## What is expected
Every line with the string "blue" must be copied from the entries below.

(Extracted records)
____________
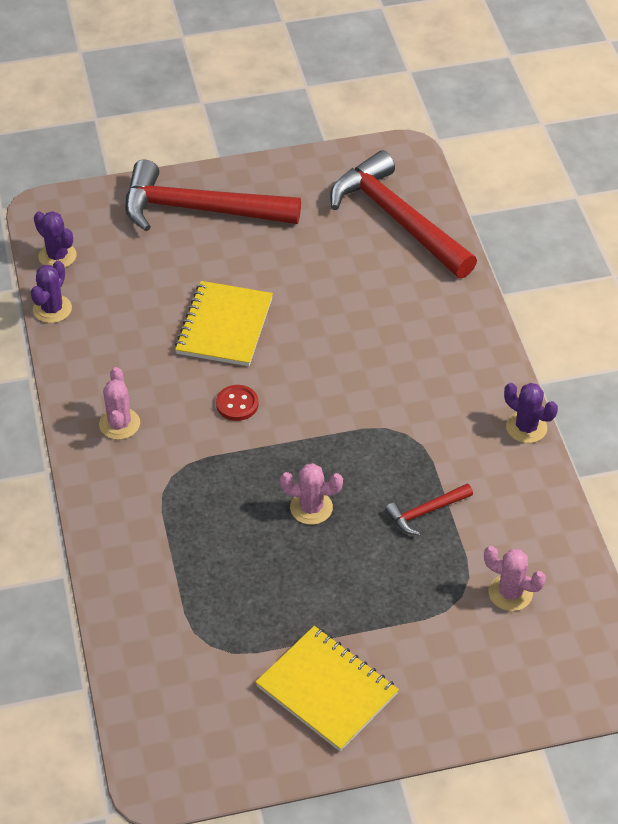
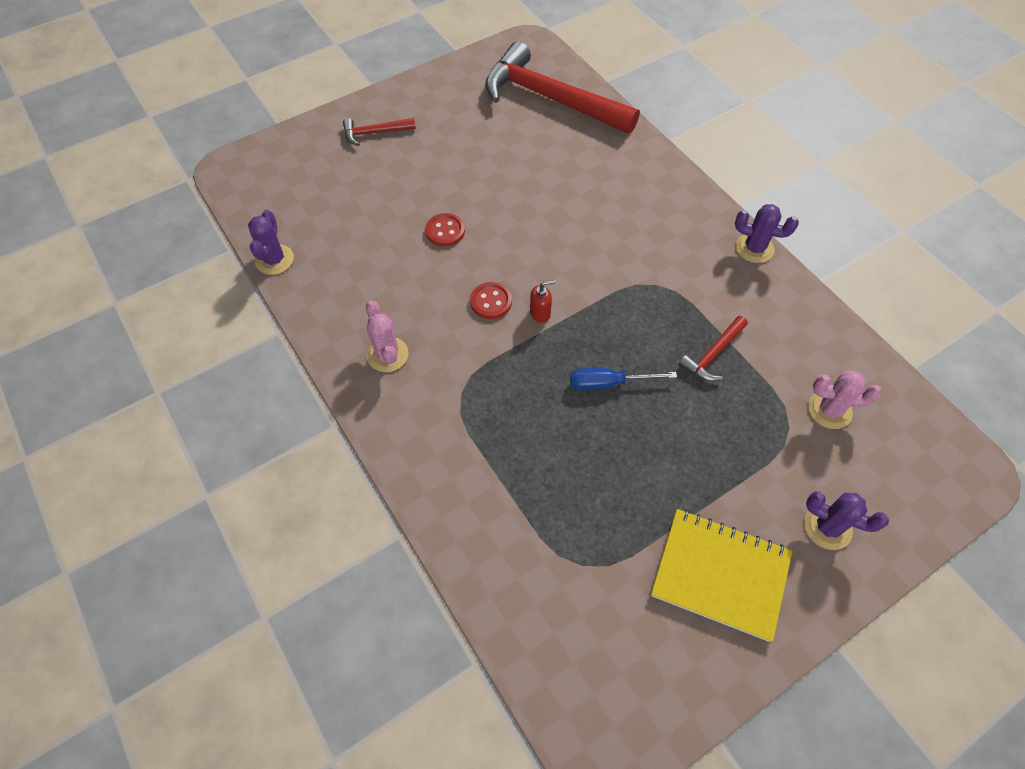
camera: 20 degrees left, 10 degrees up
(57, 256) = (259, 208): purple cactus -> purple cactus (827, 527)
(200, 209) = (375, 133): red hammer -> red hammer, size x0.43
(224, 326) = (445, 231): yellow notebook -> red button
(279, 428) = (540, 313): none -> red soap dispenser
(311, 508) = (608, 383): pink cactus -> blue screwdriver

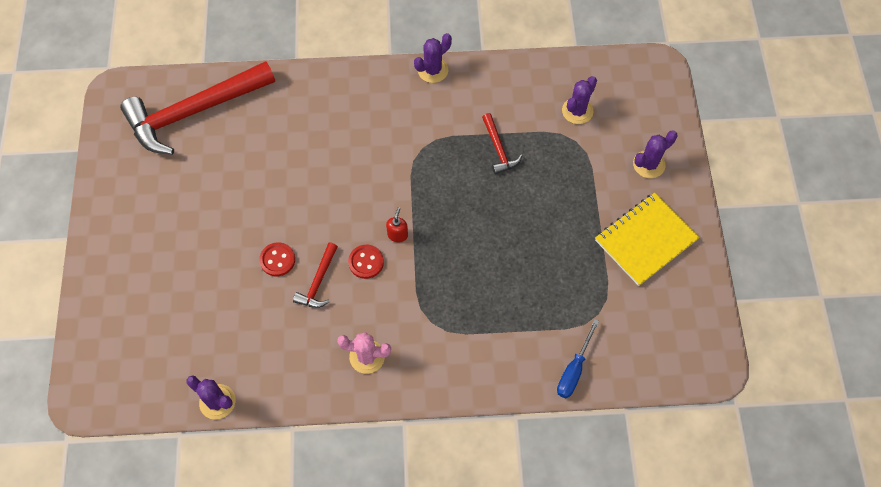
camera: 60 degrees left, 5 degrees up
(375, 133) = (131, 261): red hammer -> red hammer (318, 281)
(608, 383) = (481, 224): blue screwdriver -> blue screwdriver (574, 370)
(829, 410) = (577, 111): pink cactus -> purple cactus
____________
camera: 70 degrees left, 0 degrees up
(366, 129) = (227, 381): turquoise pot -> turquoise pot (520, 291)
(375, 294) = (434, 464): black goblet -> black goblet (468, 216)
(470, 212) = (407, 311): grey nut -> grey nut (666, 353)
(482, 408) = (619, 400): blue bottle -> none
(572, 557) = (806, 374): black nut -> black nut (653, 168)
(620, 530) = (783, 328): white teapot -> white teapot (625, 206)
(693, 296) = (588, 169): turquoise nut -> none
____________
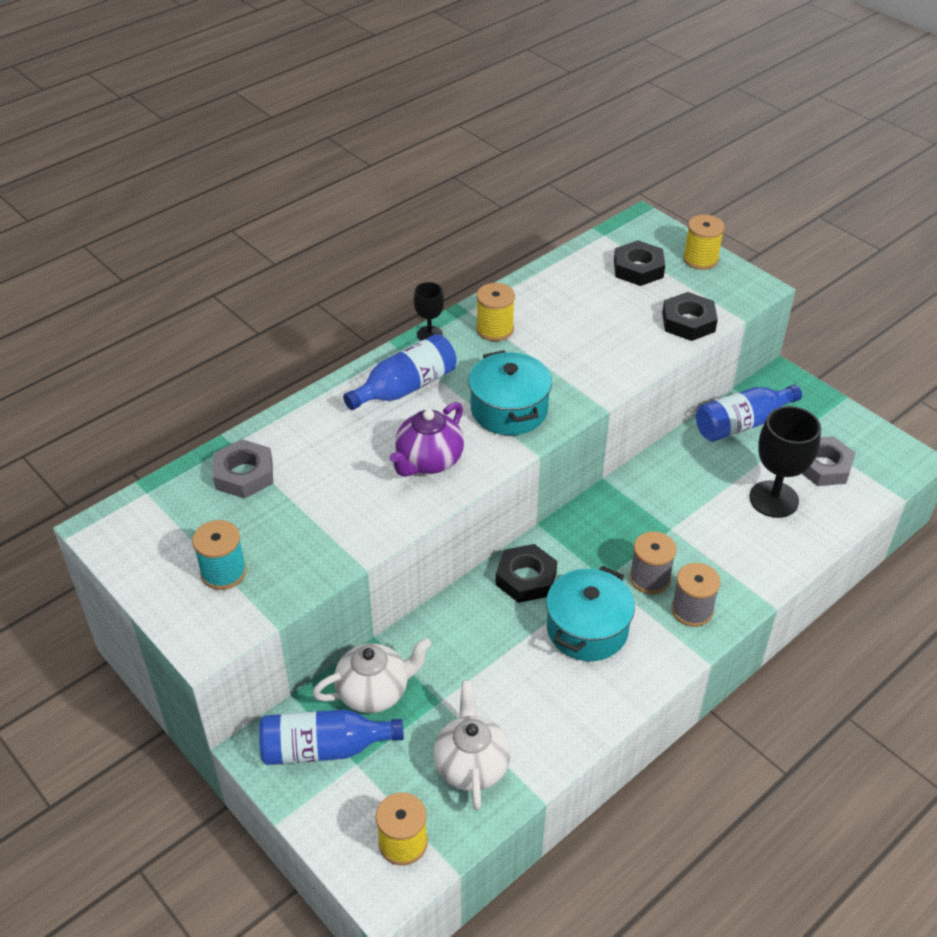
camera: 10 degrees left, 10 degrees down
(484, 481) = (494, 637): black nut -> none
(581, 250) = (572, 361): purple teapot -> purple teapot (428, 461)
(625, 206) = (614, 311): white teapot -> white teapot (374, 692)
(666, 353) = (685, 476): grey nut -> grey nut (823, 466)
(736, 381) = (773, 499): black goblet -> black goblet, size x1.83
____________
## Written response
(311, 508) = (608, 383): pink cactus -> blue screwdriver
(608, 383) = (481, 224): blue screwdriver -> blue screwdriver (574, 370)
(482, 408) = (619, 400): blue bottle -> none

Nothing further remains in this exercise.